*PROBLEM STATEMENT:* Although the records contain pictures, the copy must not; reproduce everything else in them exactly.

*MATERIAL FOR THIS EXERCISE:*
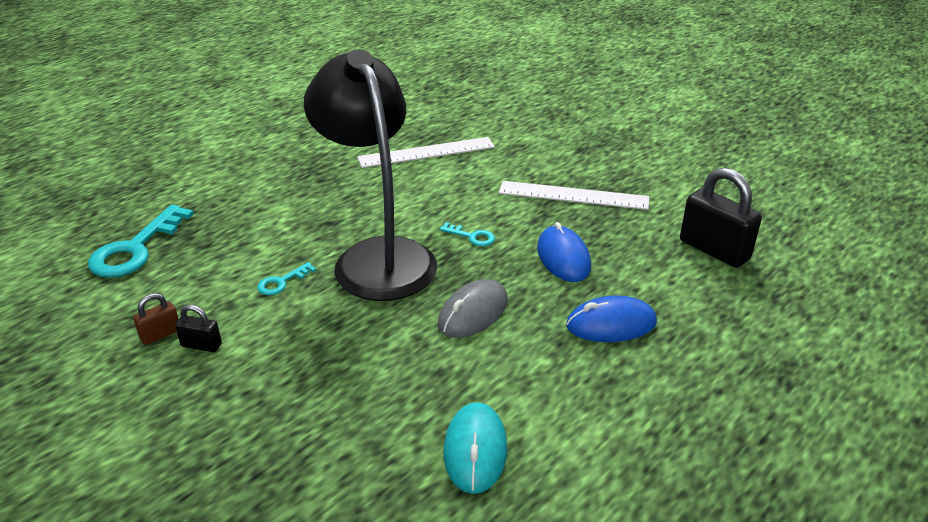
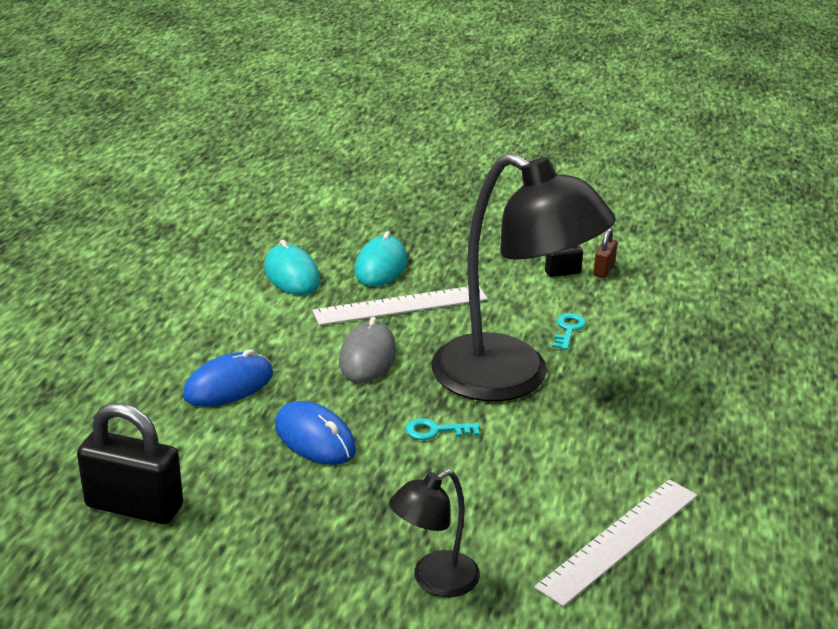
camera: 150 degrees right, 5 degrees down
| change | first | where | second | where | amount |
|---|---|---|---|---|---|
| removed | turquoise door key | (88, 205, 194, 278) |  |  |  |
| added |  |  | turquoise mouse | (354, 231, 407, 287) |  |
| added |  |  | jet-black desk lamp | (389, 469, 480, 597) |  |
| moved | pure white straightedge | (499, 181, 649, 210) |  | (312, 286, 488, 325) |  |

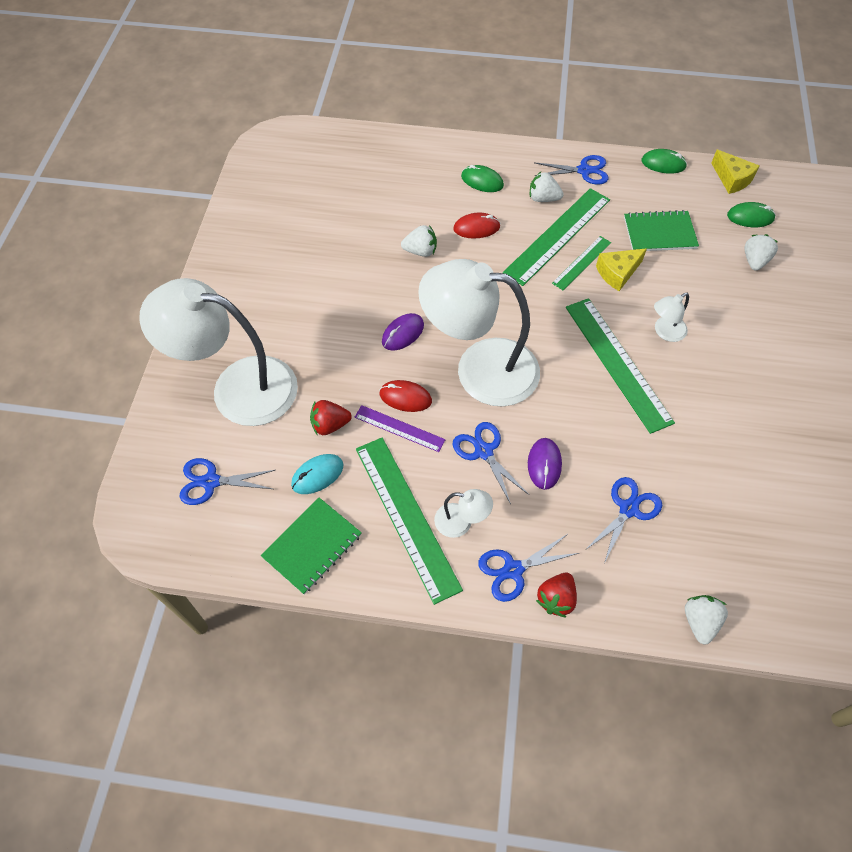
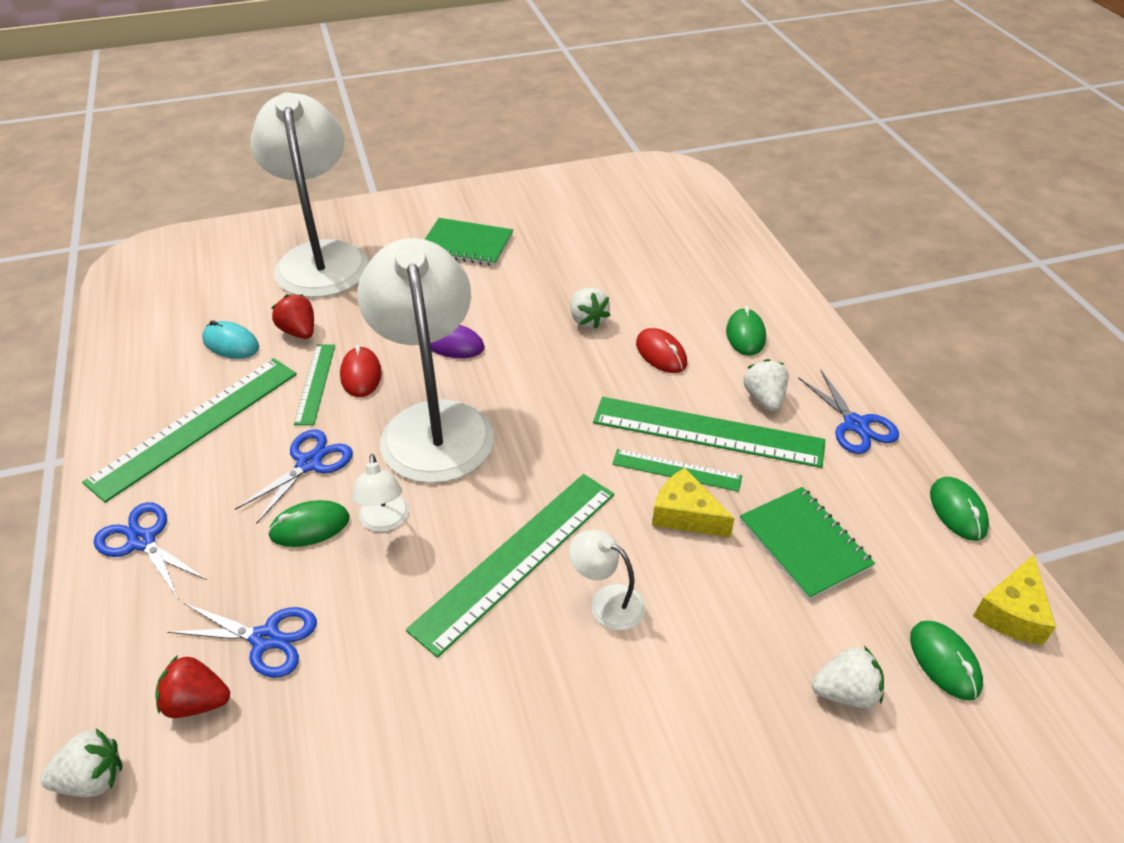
camera: 65 degrees right, 15 degrees down
| change | first | where | second | where | amount |
|---|---|---|---|---|---|
| removed | royal blue scissors | (180, 458, 275, 505) |  |  |  |
| moved | emerald exercise book | (261, 498, 362, 595) |  | (425, 218, 513, 266) |  |
| moved | pure white desk lamp | (434, 489, 493, 538) |  | (352, 454, 409, 532) |  |
| moved | red strawberry | (536, 573, 577, 618) |  | (156, 655, 230, 718) |  |
| recoloured | violet straightedge | (355, 405, 446, 452) | emerald straightedge | (294, 345, 335, 425) |  |
| recoloured | violet mouse | (528, 438, 562, 490) | emerald mouse | (268, 500, 350, 547) |  |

*EXPECTED ANSWER:*
camera: 150 degrees right, 5 degrees down
| change | first | where | second | where | amount |
|---|---|---|---|---|---|
| removed | turquoise door key | (88, 205, 194, 278) |  |  |  |
| added |  |  | turquoise mouse | (354, 231, 407, 287) |  |
| added |  |  | jet-black desk lamp | (389, 469, 480, 597) |  |
| moved | pure white straightedge | (499, 181, 649, 210) |  | (312, 286, 488, 325) |  |

camera: 65 degrees right, 15 degrees down
| change | first | where | second | where | amount |
|---|---|---|---|---|---|
| removed | royal blue scissors | (180, 458, 275, 505) |  |  |  |
| moved | emerald exercise book | (261, 498, 362, 595) |  | (425, 218, 513, 266) |  |
| moved | pure white desk lamp | (434, 489, 493, 538) |  | (352, 454, 409, 532) |  |
| moved | red strawberry | (536, 573, 577, 618) |  | (156, 655, 230, 718) |  |
| recoloured | violet straightedge | (355, 405, 446, 452) | emerald straightedge | (294, 345, 335, 425) |  |
| recoloured | violet mouse | (528, 438, 562, 490) | emerald mouse | (268, 500, 350, 547) |  |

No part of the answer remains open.